* _Exercise materials_:
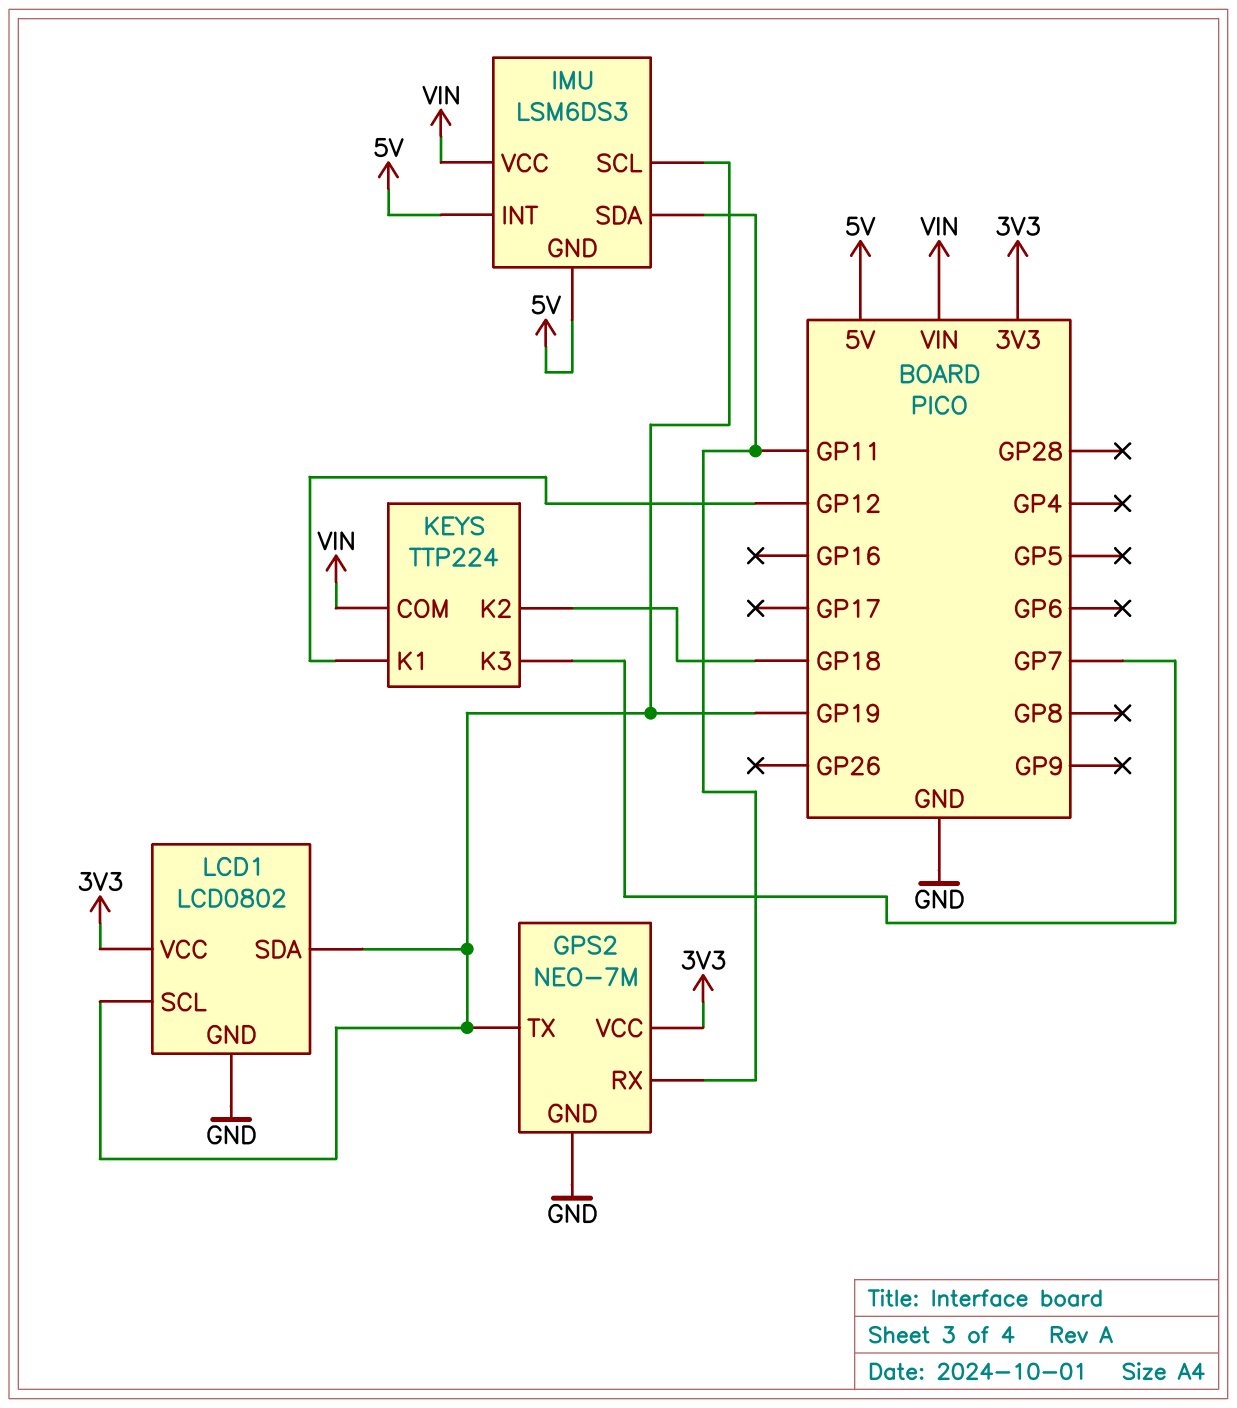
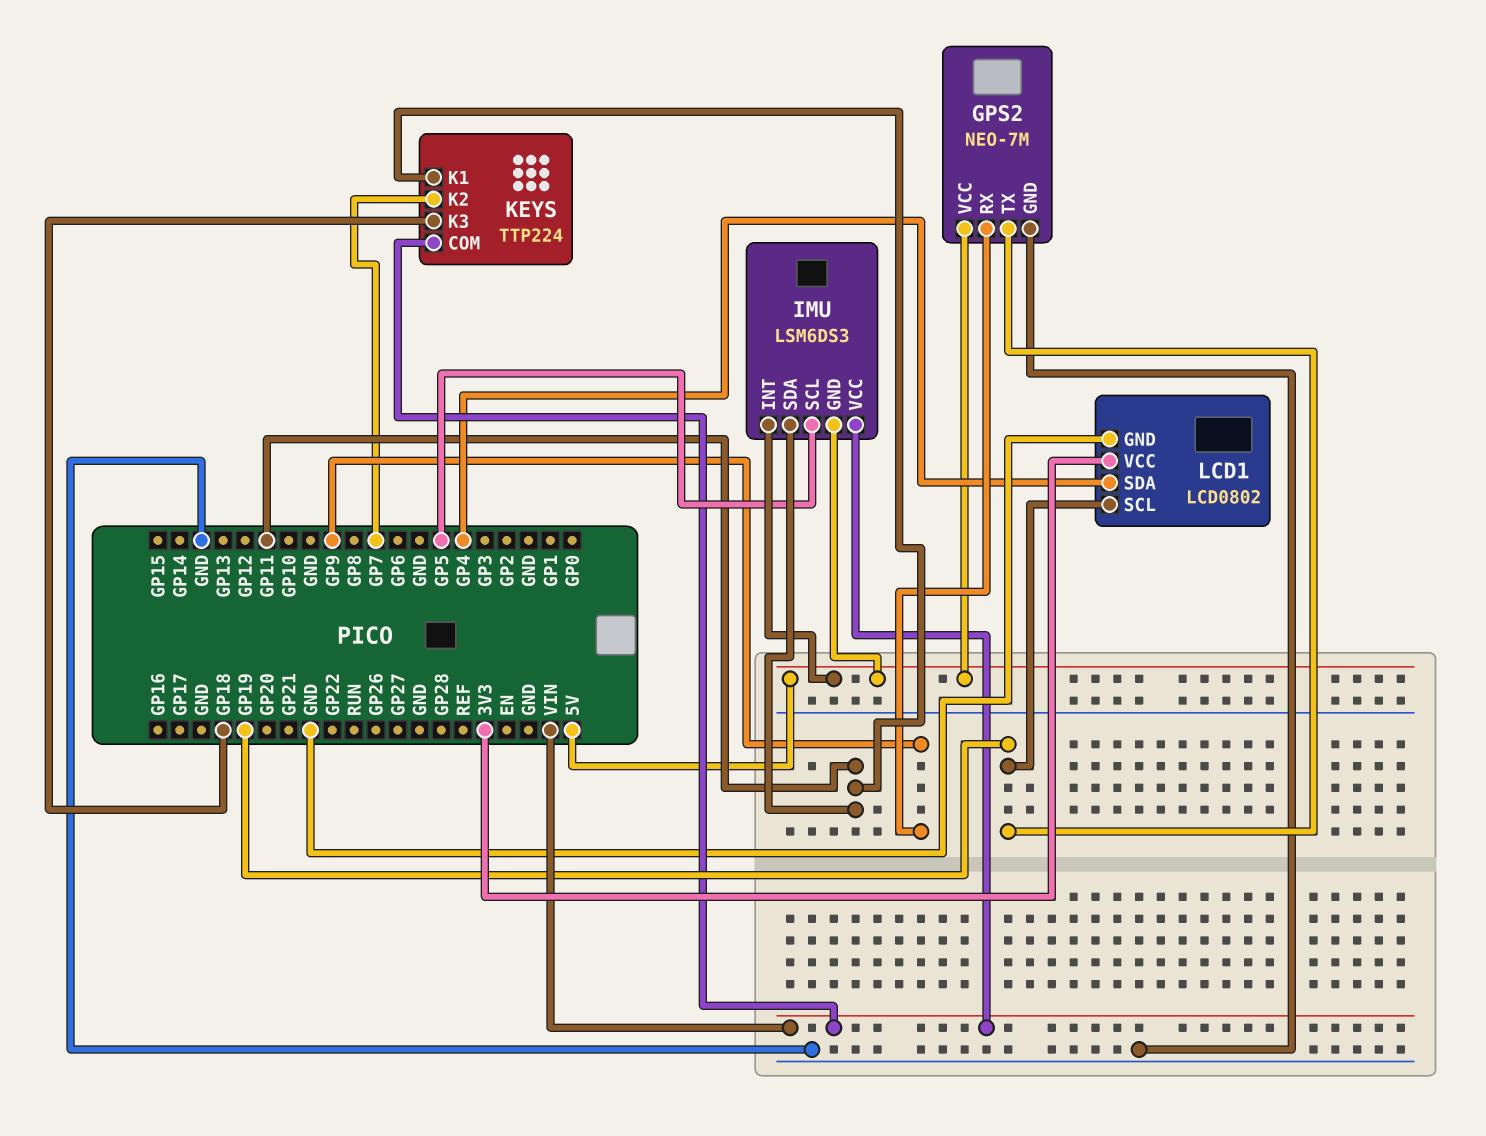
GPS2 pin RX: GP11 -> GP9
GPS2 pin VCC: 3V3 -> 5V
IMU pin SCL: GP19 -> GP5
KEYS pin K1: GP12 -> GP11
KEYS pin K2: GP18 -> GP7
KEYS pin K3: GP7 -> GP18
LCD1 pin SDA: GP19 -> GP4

* _Exercise_: Extract every line from the one with "GPS2 pin VCC: 3V3 -> 5V" down to the final line above, both included, exactly as written.

* _Answer section_:
GPS2 pin VCC: 3V3 -> 5V
IMU pin SCL: GP19 -> GP5
KEYS pin K1: GP12 -> GP11
KEYS pin K2: GP18 -> GP7
KEYS pin K3: GP7 -> GP18
LCD1 pin SDA: GP19 -> GP4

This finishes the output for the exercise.